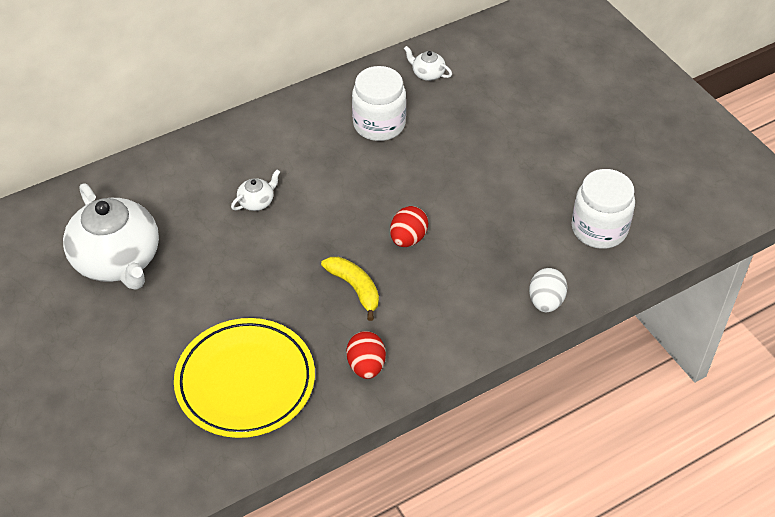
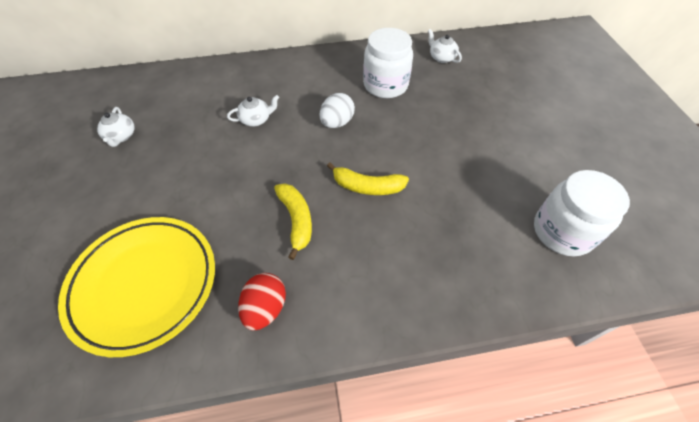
camera: 20 degrees right, 5 degrees up
(118, 260) = (121, 136): white teapot -> white teapot, size x0.41
(408, 238) = (367, 187): red egg -> yellow banana
(546, 301) = (482, 296): white egg -> white egg (337, 123)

What the task asks
Print the data above exactly; drop every picture.

The answer
camera: 20 degrees right, 5 degrees up
(118, 260) = (121, 136): white teapot -> white teapot, size x0.41
(408, 238) = (367, 187): red egg -> yellow banana
(546, 301) = (482, 296): white egg -> white egg (337, 123)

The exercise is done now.